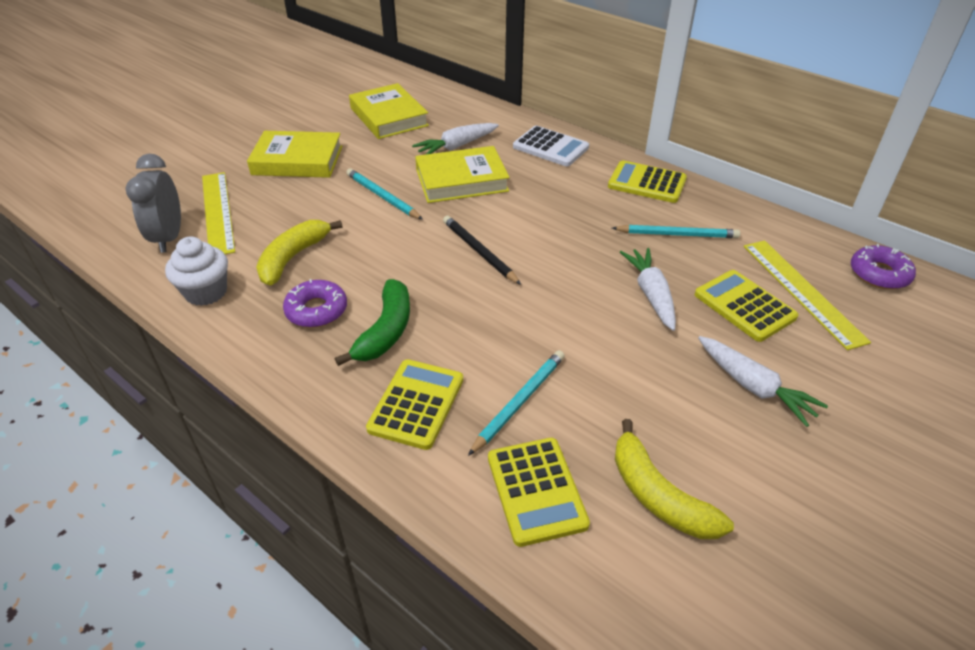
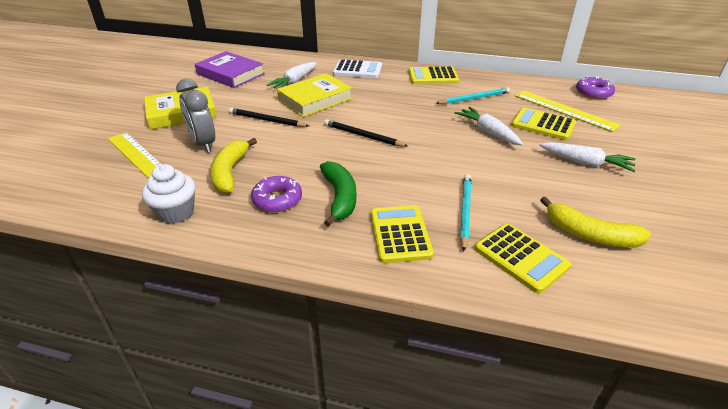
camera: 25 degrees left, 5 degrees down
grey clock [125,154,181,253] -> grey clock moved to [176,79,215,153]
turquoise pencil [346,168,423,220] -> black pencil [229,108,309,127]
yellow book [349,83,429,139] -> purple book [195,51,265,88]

* * *

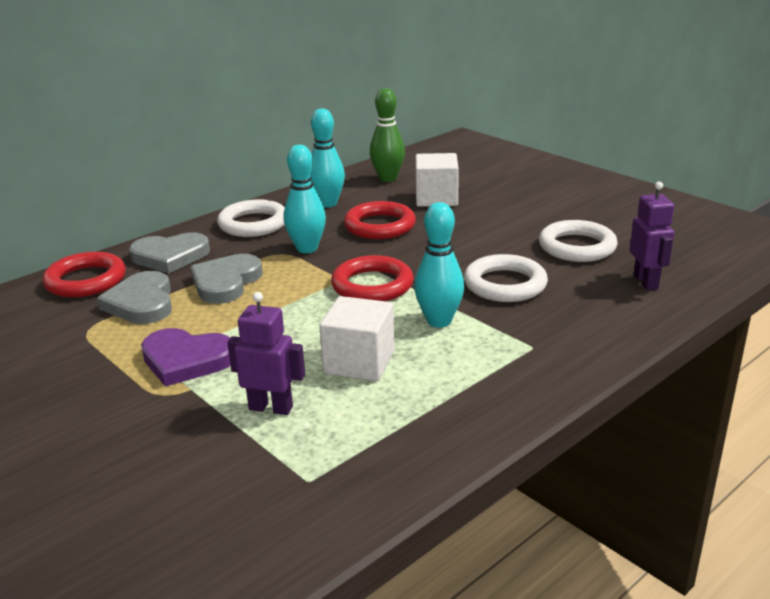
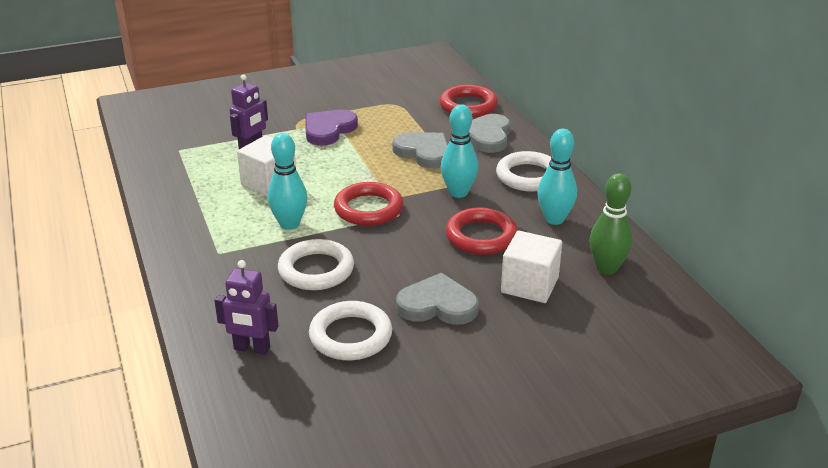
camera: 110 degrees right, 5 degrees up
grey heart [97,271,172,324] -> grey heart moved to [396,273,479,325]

### [PROBLEM DETAILS]
Count up the lines in the material above that contain the string "degrees", then state that figure alone.

### [ANSWER SPACE]
2